TASK TO CARRY OUT:
What is needed is an exact reproduction of the lines in the records below, starting at the line with "none -> blue brick D7 level 1" and ending at the line with "white brick G13:G14", both included, and nothing else; pictures stay out.

Coordinate-based change listings:

..........

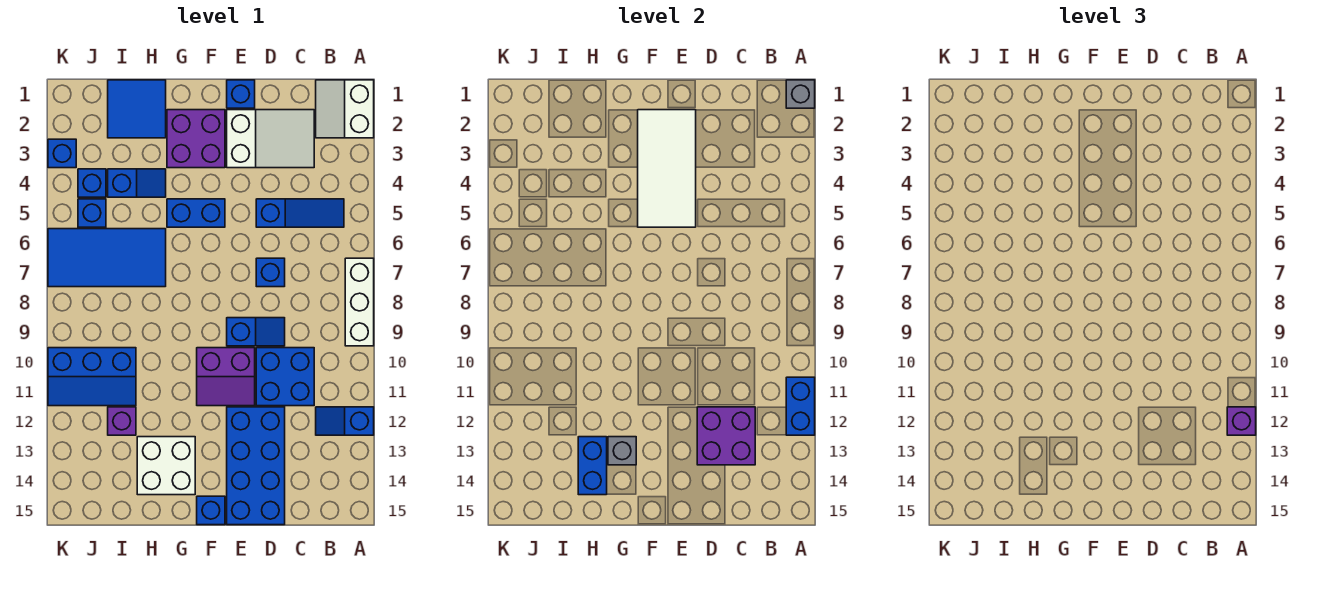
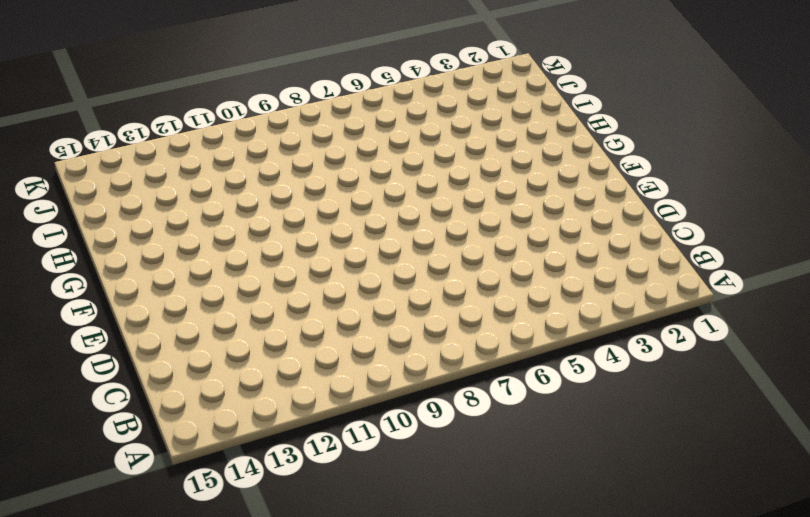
none -> white slope A1:B2 level 1 top A
none -> white brick A7:A9 level 1
none -> blue slope A12:B12 level 1 top A
none -> blue slope B5:D5 level 1 top D

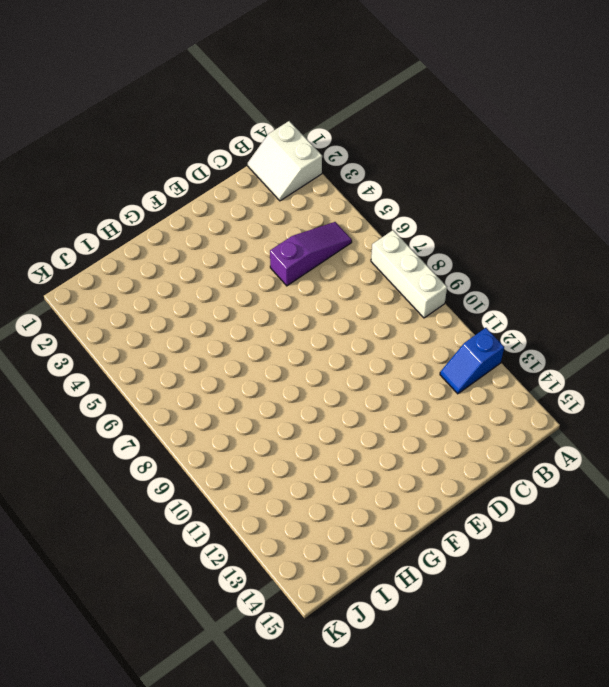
purple slope B5:D5 level 1 top D -> blue slope B5:D5 level 1 top D
none -> white slope C2:E3 level 1 top E
none -> blue brick C10:D11 level 1
none -> blue brick D7 level 1
none -> blue slope D9:E9 level 1 top E

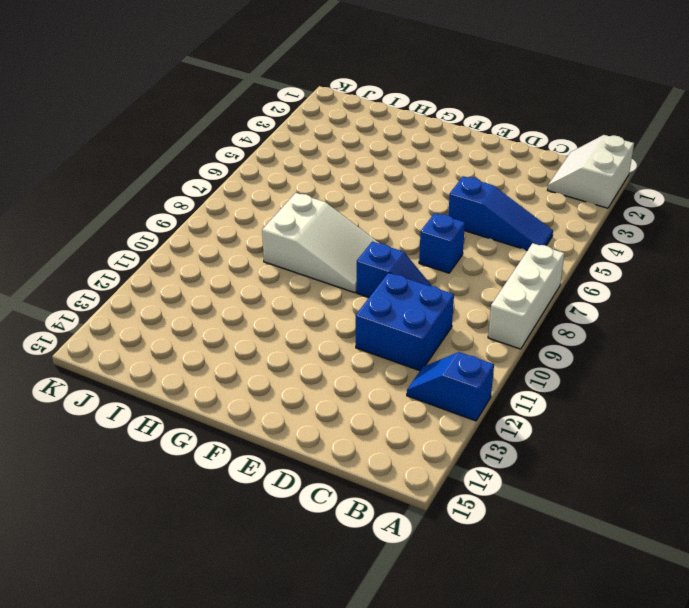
white slope F8:H9 level 1 top H -> white slope C2:E3 level 1 top E
none -> blue brick D12:E15 level 1
none -> blue brick E1 level 1
none -> purple slope E10:F11 level 1 top 10
none -> purple brick F2:G3 level 1

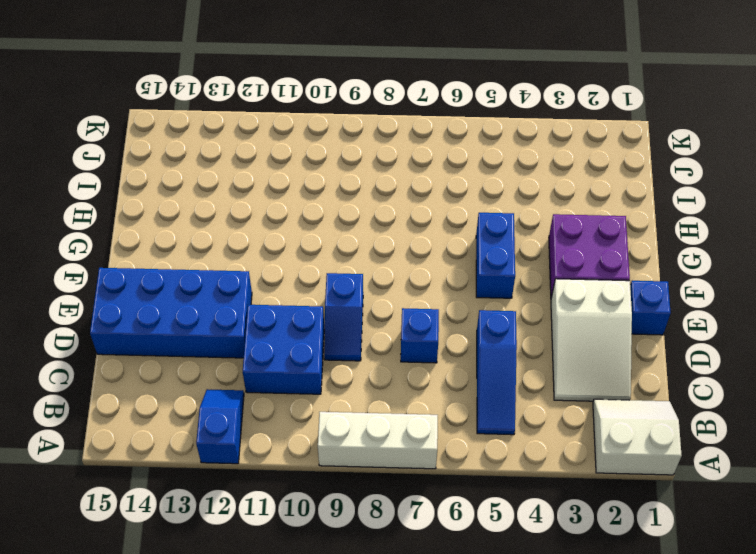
none -> purple slope E10:F11 level 1 top 10
none -> blue brick F15 level 1
none -> white brick G13:H14 level 1
none -> blue tile H1:I2 level 1

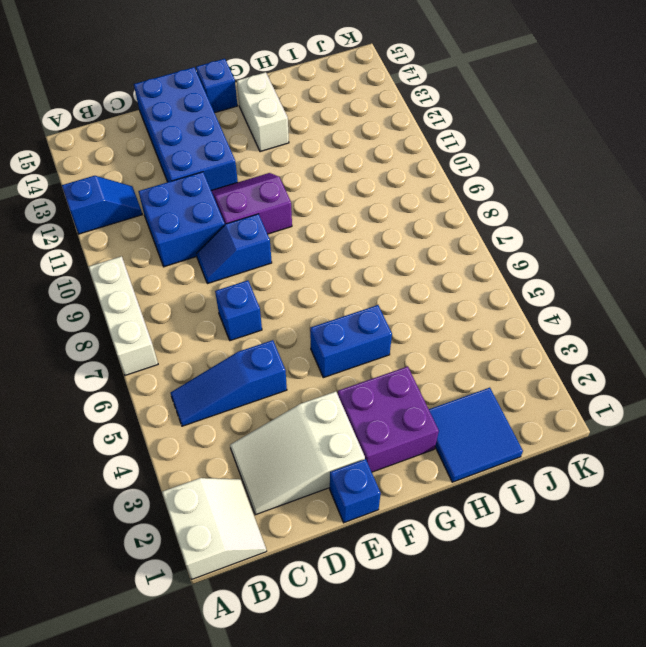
white brick G13:G14 level 1 -> white brick G13:H14 level 1
none -> blue slope H4:I4 level 1 top I
none -> blue tile H6:K7 level 1
none -> blue slope I10:K11 level 1 top 10
none -> purple brick I12 level 1

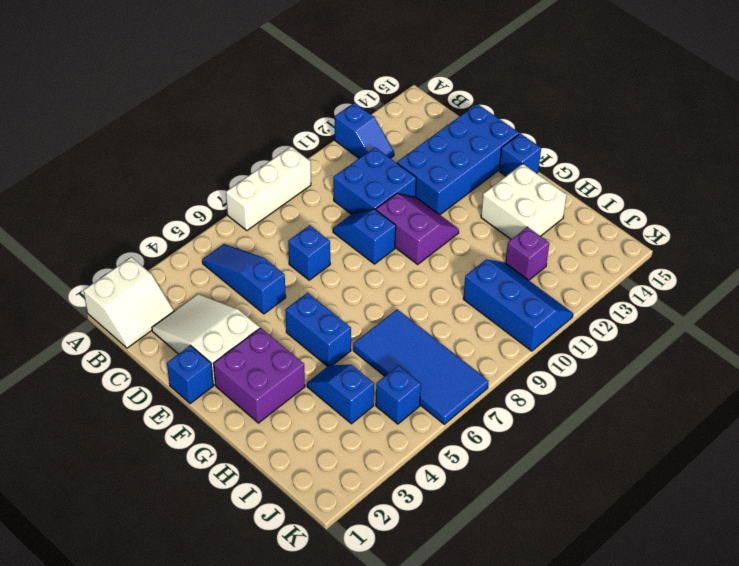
none -> blue tile H1:I2 level 1
none -> blue brick J4 level 1
none -> blue brick K3 level 1
none -> grey brick A1 level 2

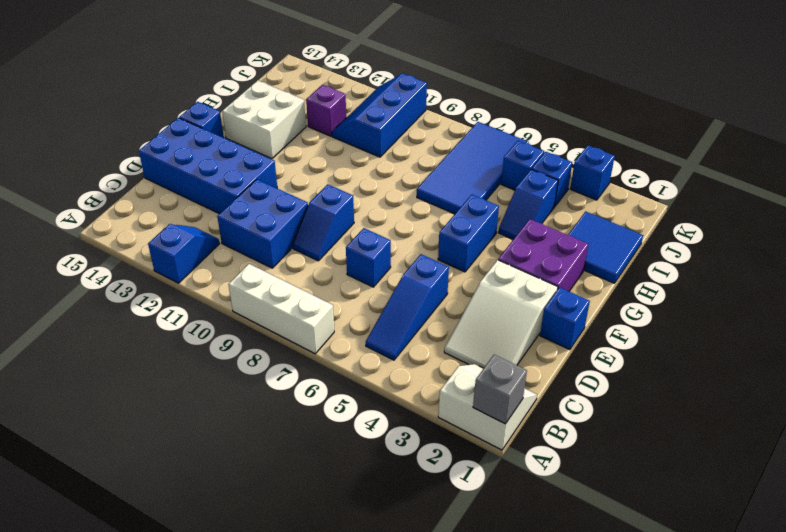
none -> purple slope E10:F11 level 1 top 10
none -> blue brick A11:A12 level 2
none -> purple brick C12:D13 level 2
none -> white tile E2:F5 level 2

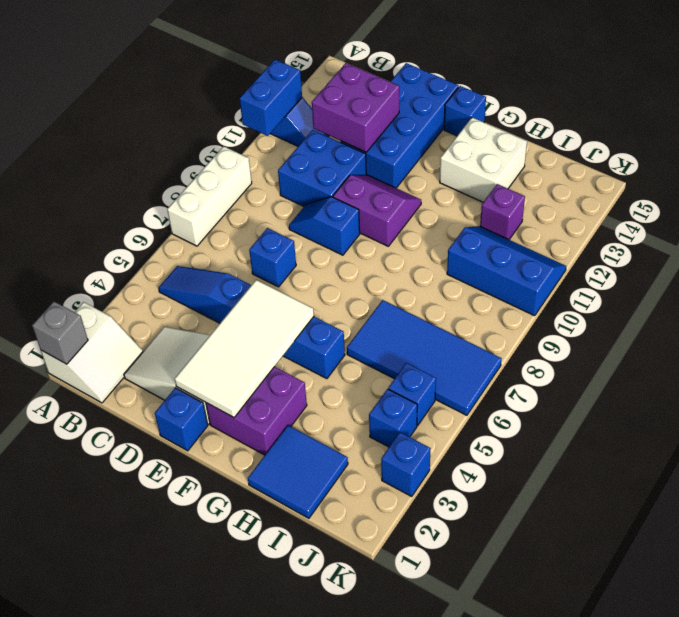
none -> blue slope H4:I4 level 1 top I
none -> grey brick G13 level 2
none -> blue brick H13:H14 level 2
none -> purple brick A12 level 3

..........

EXERCISE OUTPUT:
none -> blue brick D7 level 1
none -> blue slope D9:E9 level 1 top E

white slope F8:H9 level 1 top H -> white slope C2:E3 level 1 top E
none -> blue brick D12:E15 level 1
none -> blue brick E1 level 1
none -> purple slope E10:F11 level 1 top 10
none -> purple brick F2:G3 level 1

none -> purple slope E10:F11 level 1 top 10
none -> blue brick F15 level 1
none -> white brick G13:H14 level 1
none -> blue tile H1:I2 level 1

white brick G13:G14 level 1 -> white brick G13:H14 level 1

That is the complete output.